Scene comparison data
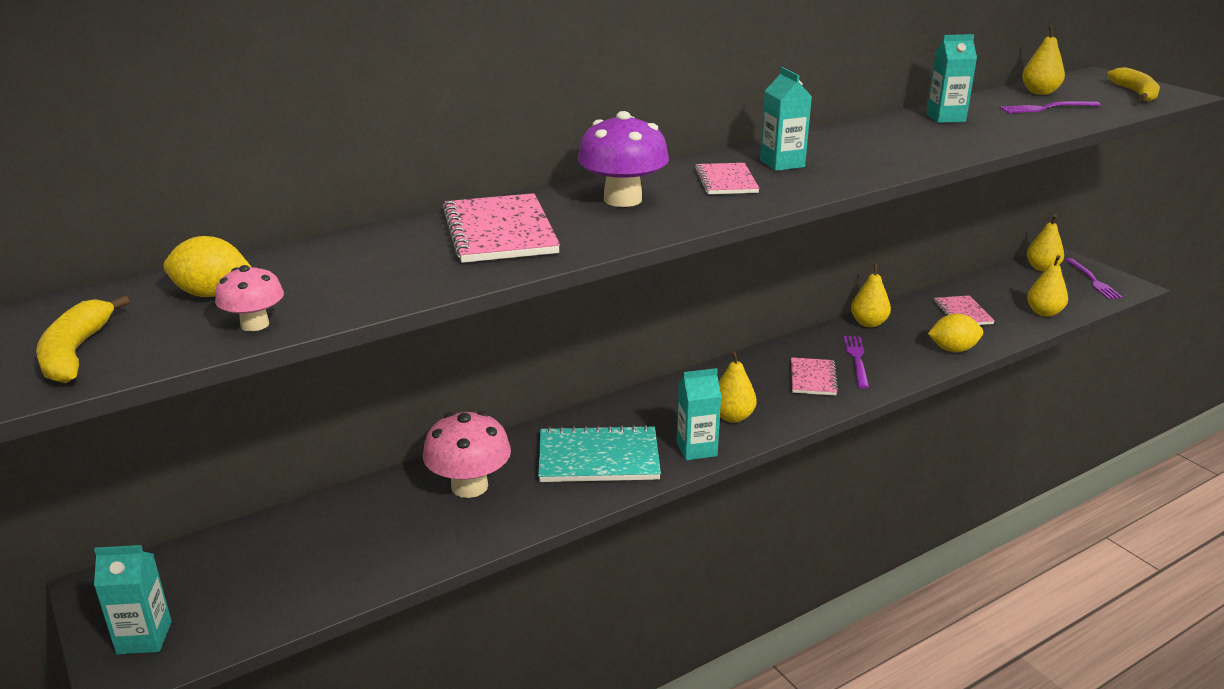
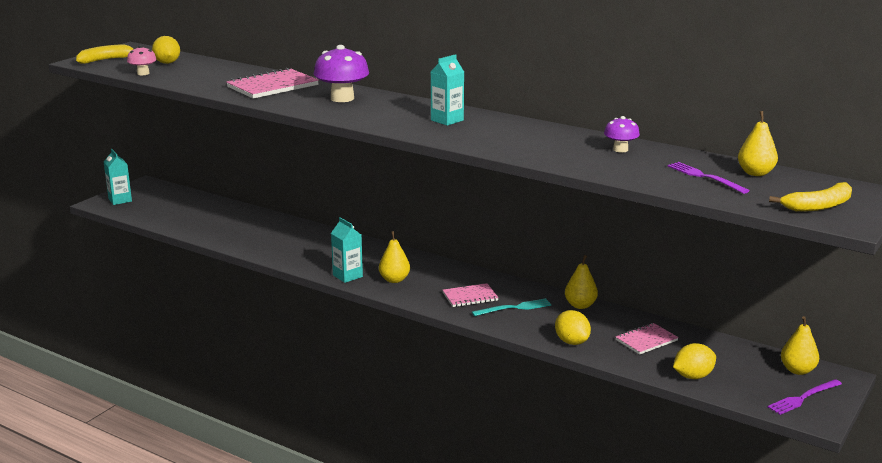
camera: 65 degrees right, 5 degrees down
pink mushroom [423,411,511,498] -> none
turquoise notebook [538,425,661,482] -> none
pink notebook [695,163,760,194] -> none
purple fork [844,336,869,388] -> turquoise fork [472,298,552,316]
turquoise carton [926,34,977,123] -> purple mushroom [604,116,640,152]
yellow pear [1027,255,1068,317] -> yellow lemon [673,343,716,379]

How to complete this task: All the records need to be set down word for word, with the images left out.

Completed exercise:
camera: 65 degrees right, 5 degrees down
pink mushroom [423,411,511,498] -> none
turquoise notebook [538,425,661,482] -> none
pink notebook [695,163,760,194] -> none
purple fork [844,336,869,388] -> turquoise fork [472,298,552,316]
turquoise carton [926,34,977,123] -> purple mushroom [604,116,640,152]
yellow pear [1027,255,1068,317] -> yellow lemon [673,343,716,379]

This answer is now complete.